In the data below, one line contains "R107: 20k (D1, EN0) -> 20k (D1, VA)" and a later one contains "U131: buffer (in". Print both, with every line between them, exactly and alone.

◆ Dataset

********************

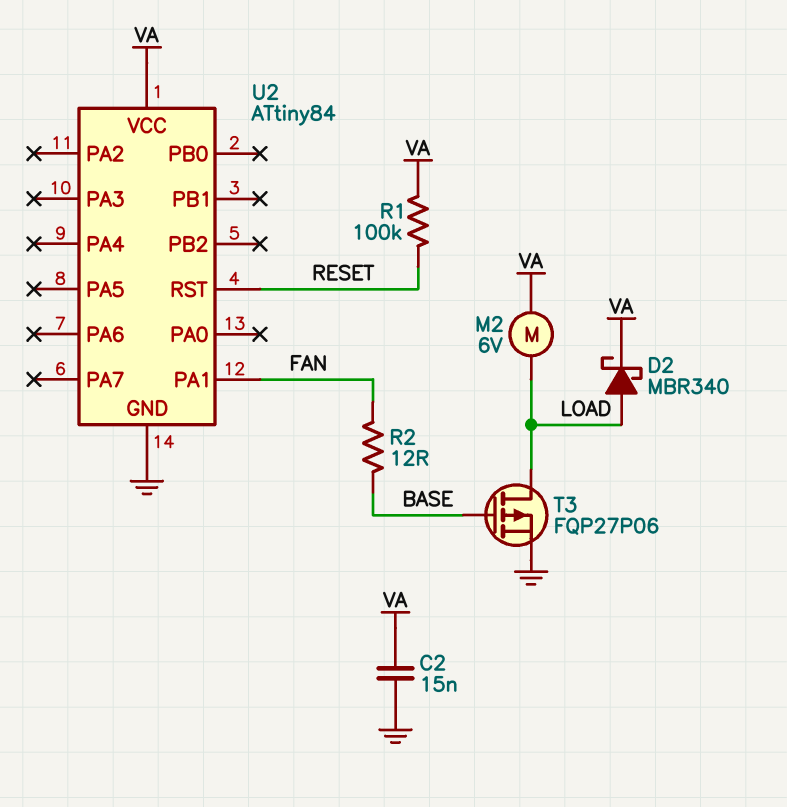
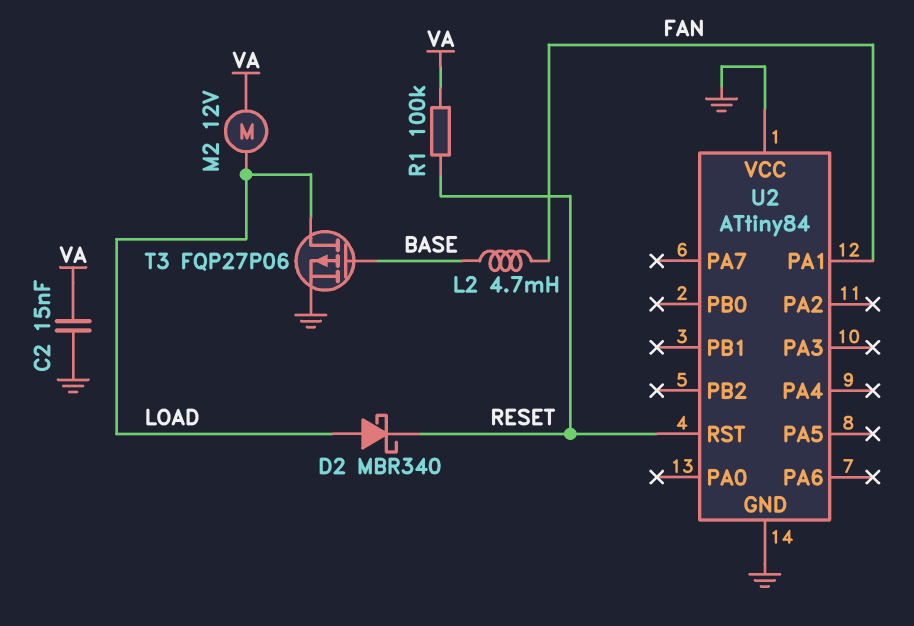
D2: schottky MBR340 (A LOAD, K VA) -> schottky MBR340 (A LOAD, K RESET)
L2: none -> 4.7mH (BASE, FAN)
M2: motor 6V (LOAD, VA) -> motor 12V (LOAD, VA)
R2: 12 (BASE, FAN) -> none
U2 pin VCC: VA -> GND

********************

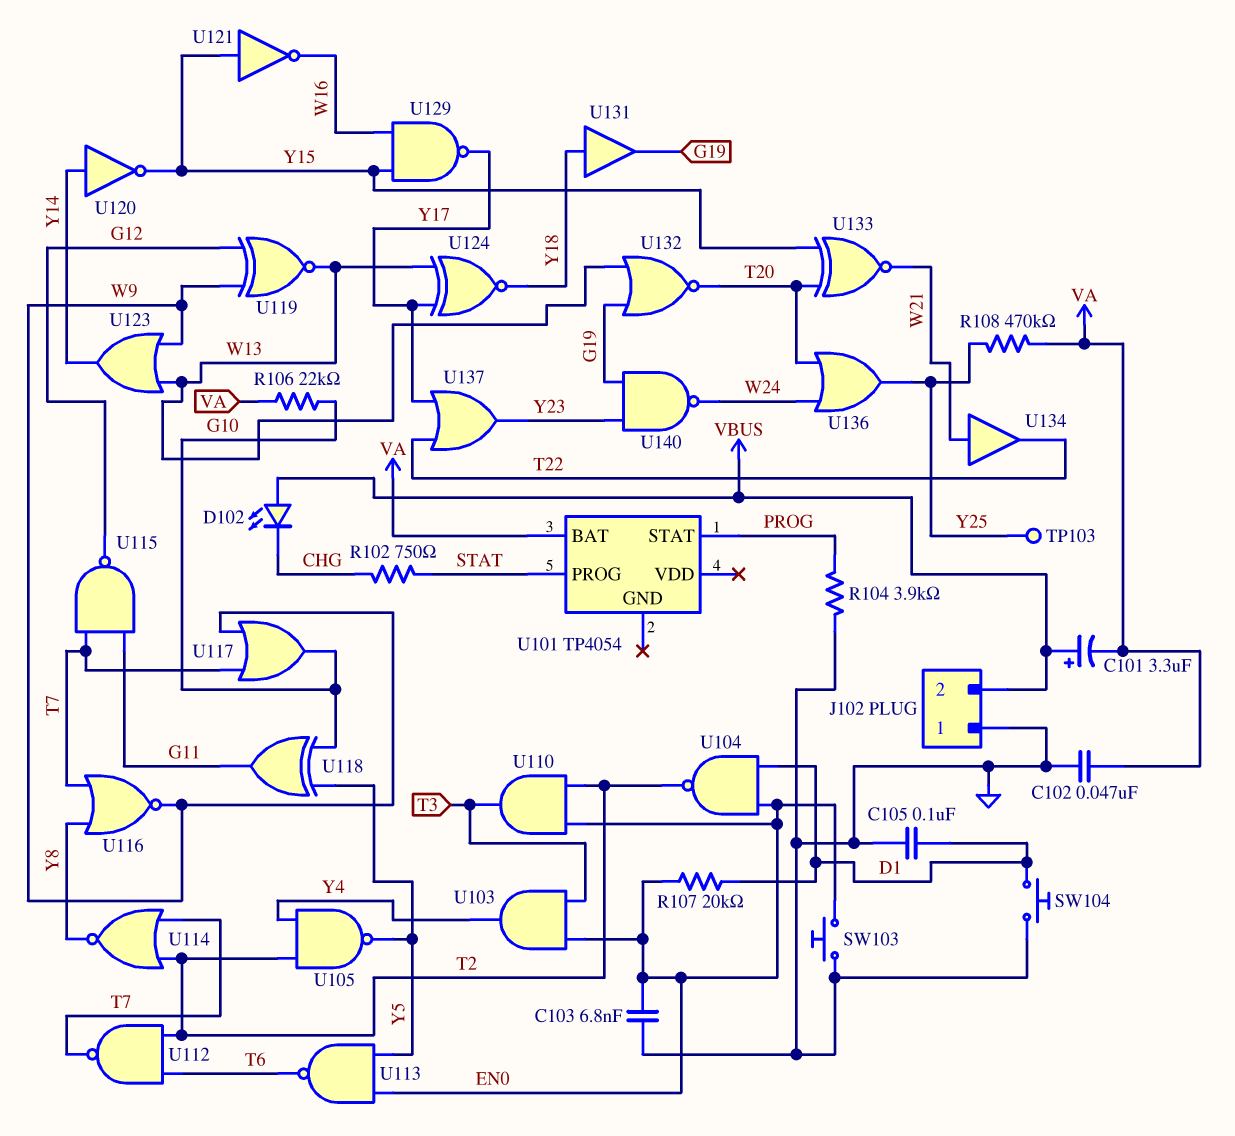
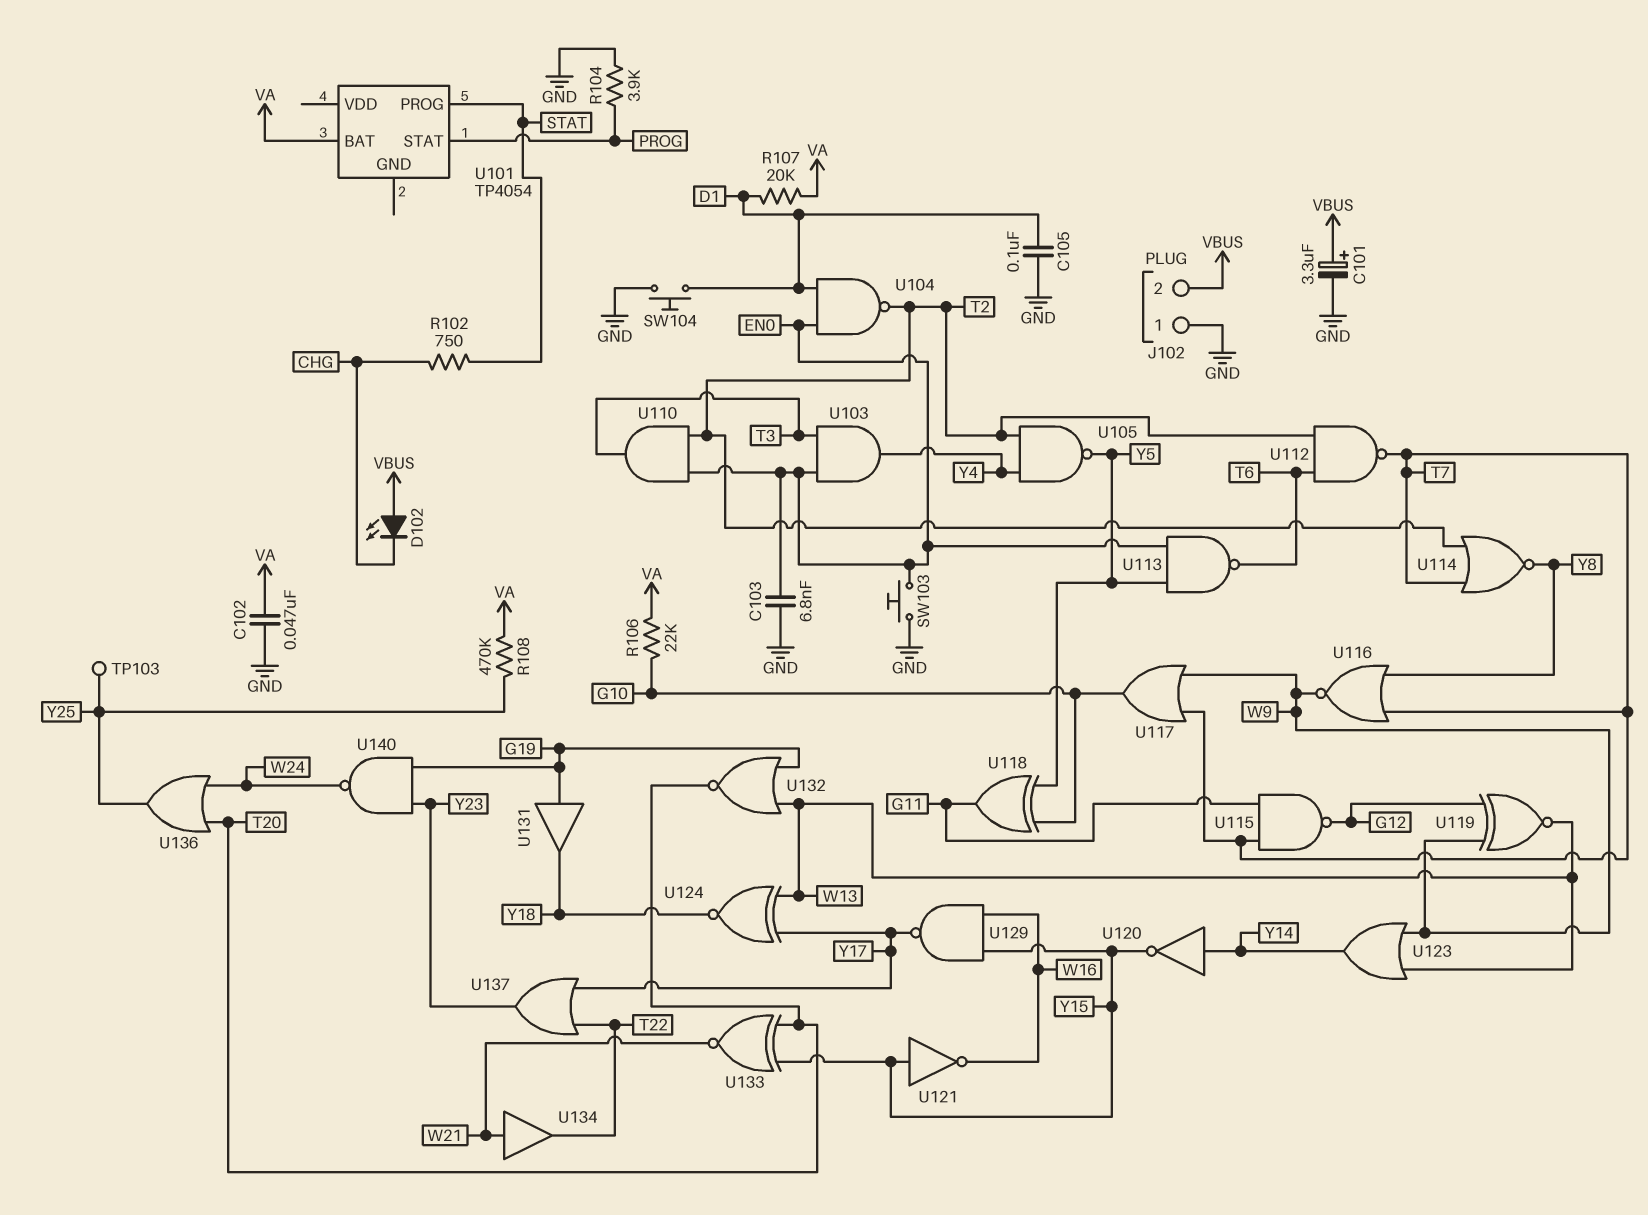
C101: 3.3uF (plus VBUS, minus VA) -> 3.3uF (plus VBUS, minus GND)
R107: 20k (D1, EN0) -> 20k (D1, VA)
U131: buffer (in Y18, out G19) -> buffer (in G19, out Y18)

********************

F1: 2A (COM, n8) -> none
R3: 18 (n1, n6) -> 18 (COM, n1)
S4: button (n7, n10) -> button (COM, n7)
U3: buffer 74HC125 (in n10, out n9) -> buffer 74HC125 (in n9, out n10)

********************

◆ Solution to the problem
R107: 20k (D1, EN0) -> 20k (D1, VA)
U131: buffer (in Y18, out G19) -> buffer (in G19, out Y18)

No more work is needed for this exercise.